Activity: Output the line that contains "(219, 204) = (548, 177): yellow", then every line beneath it through the end of the records, exactly as given and with no other lines.

Listed entries:
━━━━━━━━━━
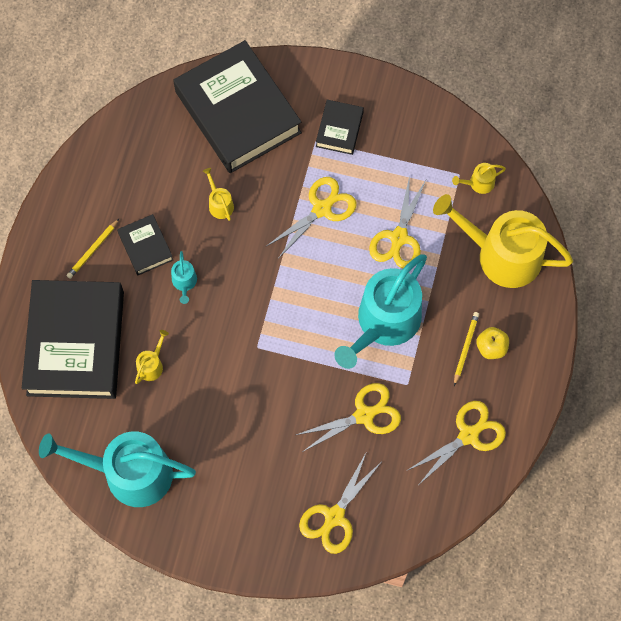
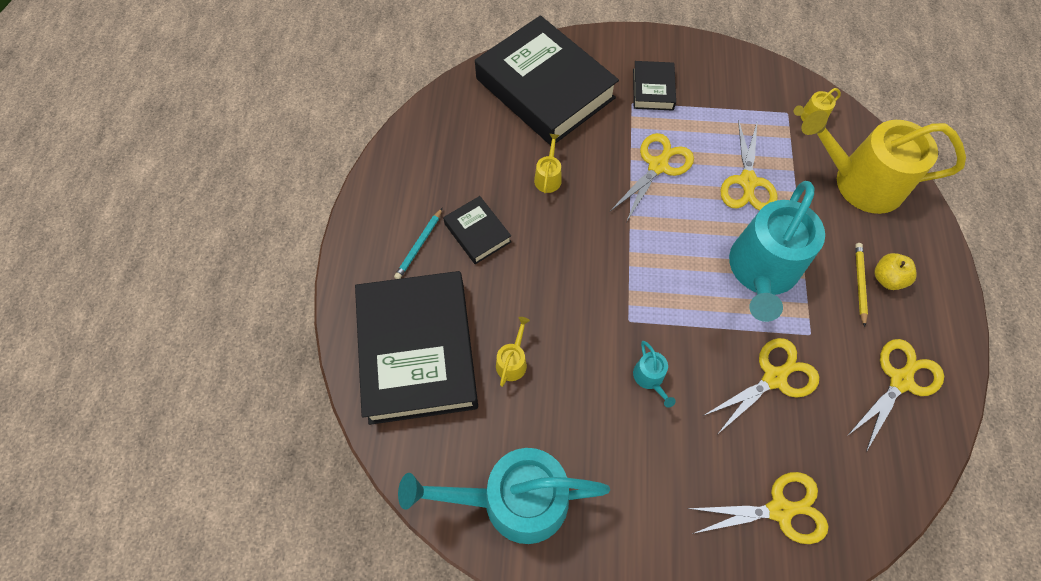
camera: 10 degrees left, 5 degrees down
(93, 250) = (419, 245): yellow pencil -> turquoise pencil
(184, 282) = (529, 263): turquoise watering can -> turquoise watering can (650, 378)
(219, 204) = (548, 177): yellow watering can -> yellow watering can turned 45 degrees clockwise
(334, 516) = (779, 510): yellow scissors -> yellow scissors turned 120 degrees counterclockwise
━━━━━━━━━━
Result of the exercise:
(219, 204) = (548, 177): yellow watering can -> yellow watering can turned 45 degrees clockwise
(334, 516) = (779, 510): yellow scissors -> yellow scissors turned 120 degrees counterclockwise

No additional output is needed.